The reply should repeat all of the data word for word, with no pictures.

--------------------

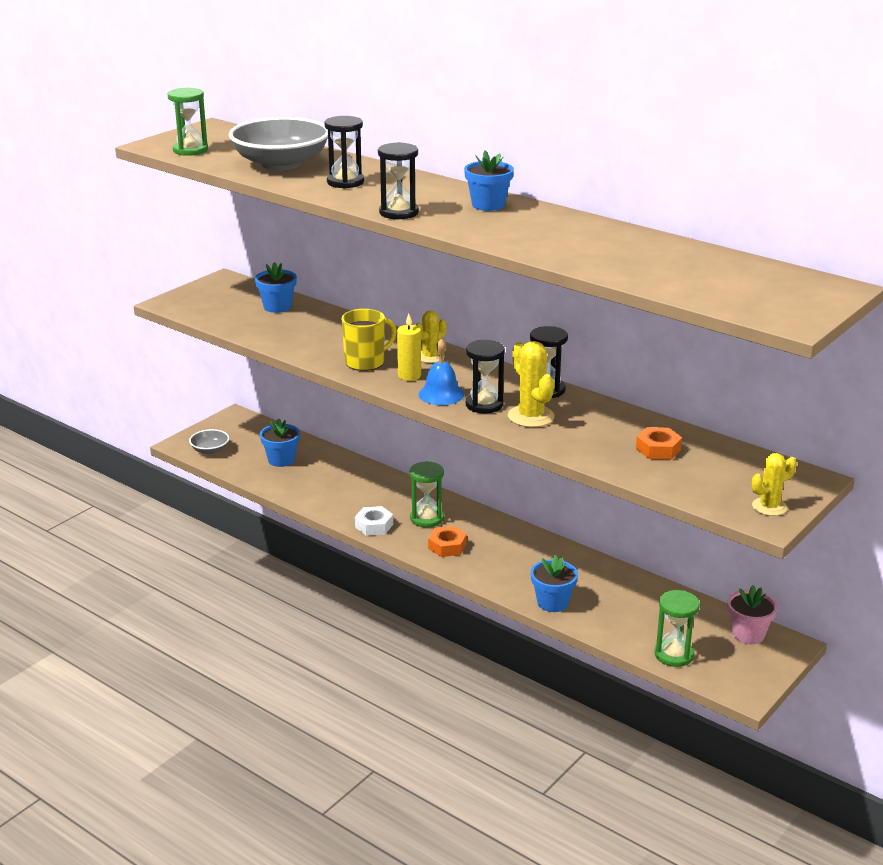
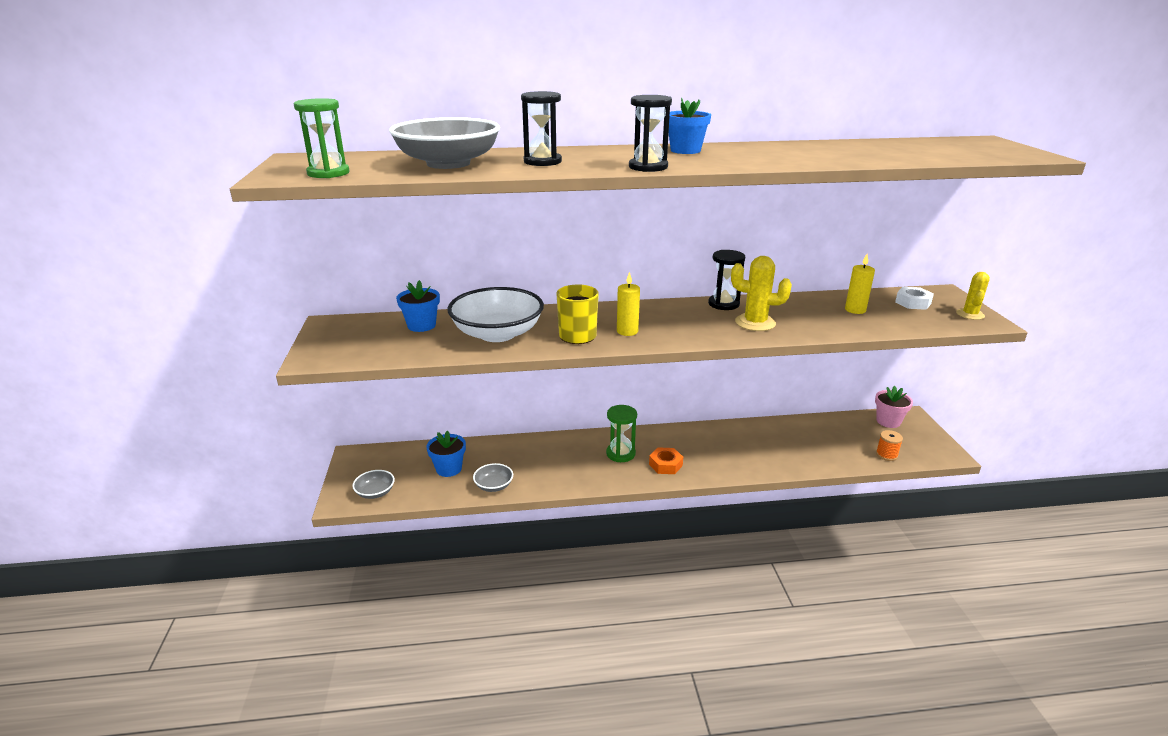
camera: 45 degrees left, 0 degrees up
(292, 488) = (494, 486): none -> grey bowl
(314, 335) = (497, 333): none -> white bowl
(374, 526) = (597, 479): white nut -> white nut (913, 303)
(430, 357) = (611, 314): yellow cactus -> none
(441, 394) = (675, 334): blue bell -> none
(484, 405) = (714, 328): black hourglass -> none
(552, 603) = (782, 463): blue flower pot -> none
(658, 449) = (855, 310): orange nut -> yellow candle
(674, 655) = (886, 455): green hourglass -> orange spool

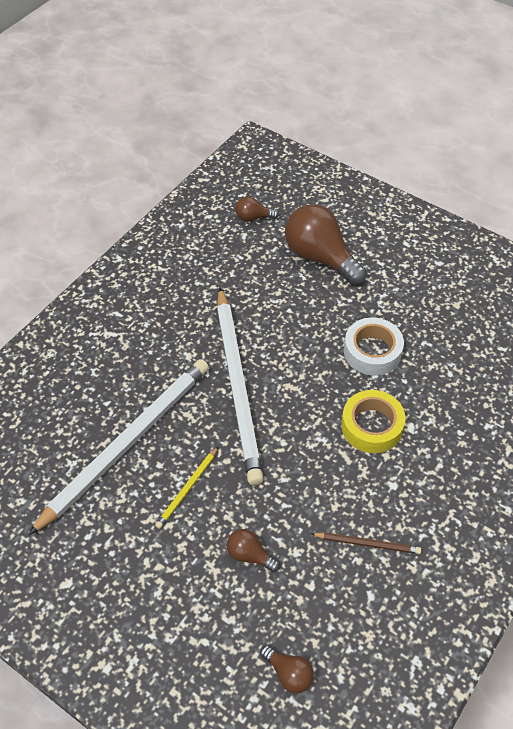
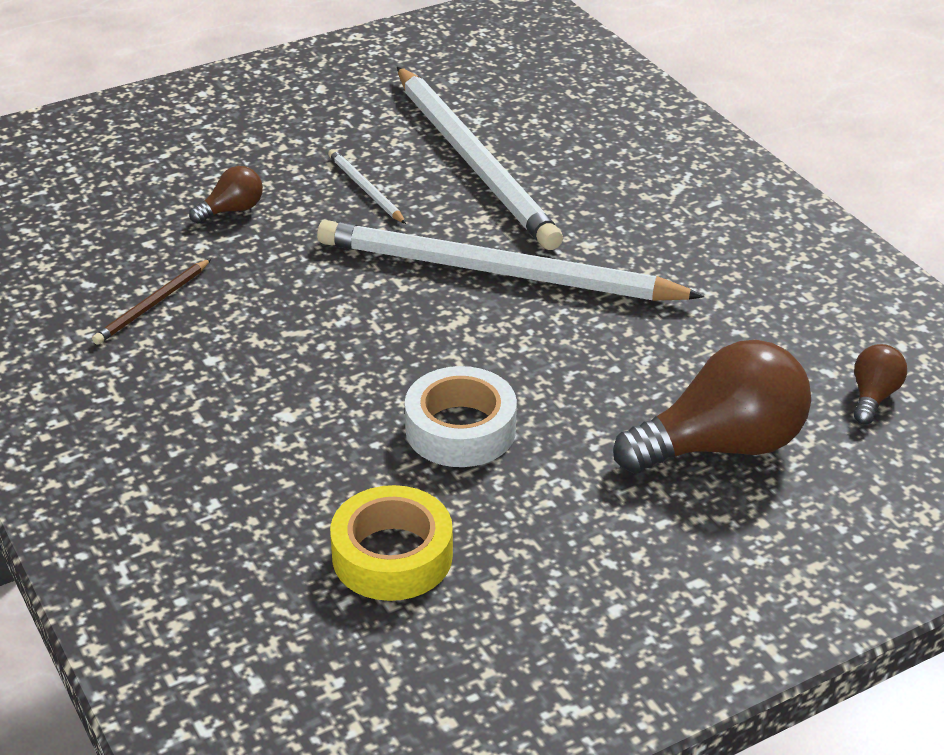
camera: 115 degrees right, 15 degrees down
(187, 489) = (365, 189): yellow pencil -> white pencil
(289, 673) = (69, 197): brown light bulb -> none
(371, 426) = (322, 375): yellow tape -> yellow tape (392, 555)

--------------------

■ **RESPONSE AREA**
camera: 45 degrees left, 0 degrees up
(292, 488) = (494, 486): none -> grey bowl
(314, 335) = (497, 333): none -> white bowl
(374, 526) = (597, 479): white nut -> white nut (913, 303)
(430, 357) = (611, 314): yellow cactus -> none
(441, 394) = (675, 334): blue bell -> none
(484, 405) = (714, 328): black hourglass -> none
(552, 603) = (782, 463): blue flower pot -> none
(658, 449) = (855, 310): orange nut -> yellow candle
(674, 655) = (886, 455): green hourglass -> orange spool

camera: 115 degrees right, 15 degrees down
(187, 489) = (365, 189): yellow pencil -> white pencil
(289, 673) = (69, 197): brown light bulb -> none
(371, 426) = (322, 375): yellow tape -> yellow tape (392, 555)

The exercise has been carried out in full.